» Assigned task
Count how many lines in the material below hold the word "blue"; the reply is that number alone.

» Records for this exercise
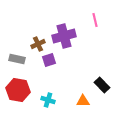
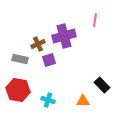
pink line: rotated 24 degrees clockwise
gray rectangle: moved 3 px right
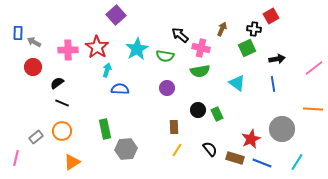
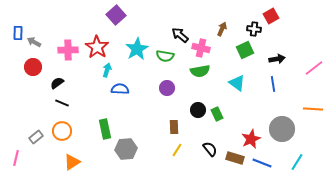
green square at (247, 48): moved 2 px left, 2 px down
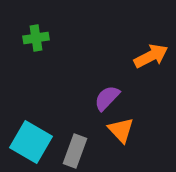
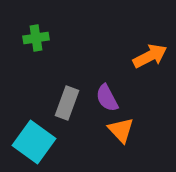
orange arrow: moved 1 px left
purple semicircle: rotated 72 degrees counterclockwise
cyan square: moved 3 px right; rotated 6 degrees clockwise
gray rectangle: moved 8 px left, 48 px up
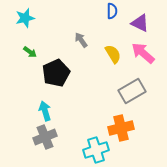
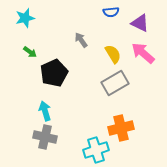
blue semicircle: moved 1 px left, 1 px down; rotated 84 degrees clockwise
black pentagon: moved 2 px left
gray rectangle: moved 17 px left, 8 px up
gray cross: rotated 35 degrees clockwise
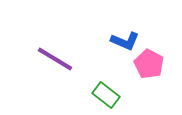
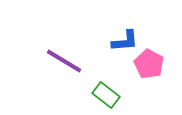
blue L-shape: rotated 28 degrees counterclockwise
purple line: moved 9 px right, 2 px down
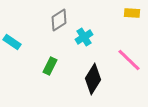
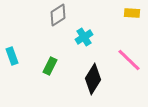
gray diamond: moved 1 px left, 5 px up
cyan rectangle: moved 14 px down; rotated 36 degrees clockwise
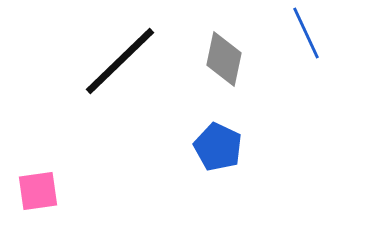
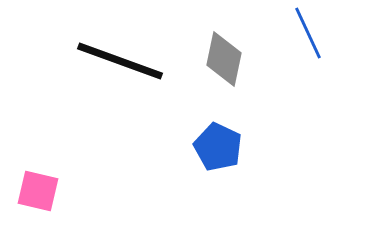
blue line: moved 2 px right
black line: rotated 64 degrees clockwise
pink square: rotated 21 degrees clockwise
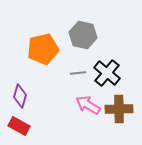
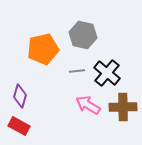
gray line: moved 1 px left, 2 px up
brown cross: moved 4 px right, 2 px up
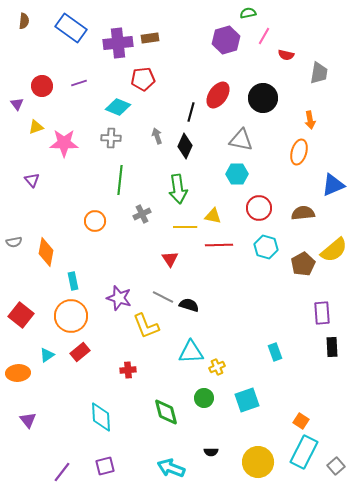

» Solution for this exercise
3